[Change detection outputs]

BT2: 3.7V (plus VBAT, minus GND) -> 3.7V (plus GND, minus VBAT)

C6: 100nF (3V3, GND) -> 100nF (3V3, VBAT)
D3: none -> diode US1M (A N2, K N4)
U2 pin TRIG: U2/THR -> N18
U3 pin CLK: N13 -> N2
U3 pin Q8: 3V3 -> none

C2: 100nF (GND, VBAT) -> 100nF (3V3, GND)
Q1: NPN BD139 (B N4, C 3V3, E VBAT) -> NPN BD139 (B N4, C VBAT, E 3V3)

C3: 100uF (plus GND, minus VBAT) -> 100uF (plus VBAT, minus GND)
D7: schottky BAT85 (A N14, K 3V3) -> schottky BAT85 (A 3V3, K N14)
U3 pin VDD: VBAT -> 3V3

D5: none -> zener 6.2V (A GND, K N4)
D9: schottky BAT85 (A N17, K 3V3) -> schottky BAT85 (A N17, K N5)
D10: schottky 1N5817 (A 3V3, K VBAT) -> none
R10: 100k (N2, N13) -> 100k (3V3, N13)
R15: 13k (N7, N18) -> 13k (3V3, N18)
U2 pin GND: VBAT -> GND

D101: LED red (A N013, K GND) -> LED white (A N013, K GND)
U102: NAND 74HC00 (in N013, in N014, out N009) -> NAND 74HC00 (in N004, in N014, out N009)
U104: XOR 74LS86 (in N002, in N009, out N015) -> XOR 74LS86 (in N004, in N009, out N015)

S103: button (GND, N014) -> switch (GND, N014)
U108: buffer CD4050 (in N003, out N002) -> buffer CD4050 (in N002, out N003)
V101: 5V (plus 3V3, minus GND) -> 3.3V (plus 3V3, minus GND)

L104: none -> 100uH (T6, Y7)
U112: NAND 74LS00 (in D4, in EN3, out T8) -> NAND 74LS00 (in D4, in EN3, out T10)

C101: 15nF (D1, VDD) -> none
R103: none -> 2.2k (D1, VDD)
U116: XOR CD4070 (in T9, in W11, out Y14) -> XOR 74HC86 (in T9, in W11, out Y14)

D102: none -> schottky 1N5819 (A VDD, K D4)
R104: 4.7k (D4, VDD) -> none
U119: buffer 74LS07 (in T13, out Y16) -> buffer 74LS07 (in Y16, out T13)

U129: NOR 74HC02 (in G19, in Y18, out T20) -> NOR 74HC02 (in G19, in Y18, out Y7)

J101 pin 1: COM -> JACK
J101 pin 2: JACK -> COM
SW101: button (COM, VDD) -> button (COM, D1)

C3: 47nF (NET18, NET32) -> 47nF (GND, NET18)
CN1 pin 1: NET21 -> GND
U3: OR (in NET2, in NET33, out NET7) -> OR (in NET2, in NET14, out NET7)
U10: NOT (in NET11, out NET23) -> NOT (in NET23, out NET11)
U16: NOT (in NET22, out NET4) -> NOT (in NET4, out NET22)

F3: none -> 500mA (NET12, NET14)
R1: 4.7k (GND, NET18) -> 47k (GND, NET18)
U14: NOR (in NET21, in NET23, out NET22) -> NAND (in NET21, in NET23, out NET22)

Problem statement:
Which of the lines above include the string "schottky"? Pick them out and copy them.

Reply:
D7: schottky BAT85 (A N14, K 3V3) -> schottky BAT85 (A 3V3, K N14)
D9: schottky BAT85 (A N17, K 3V3) -> schottky BAT85 (A N17, K N5)
D10: schottky 1N5817 (A 3V3, K VBAT) -> none
D102: none -> schottky 1N5819 (A VDD, K D4)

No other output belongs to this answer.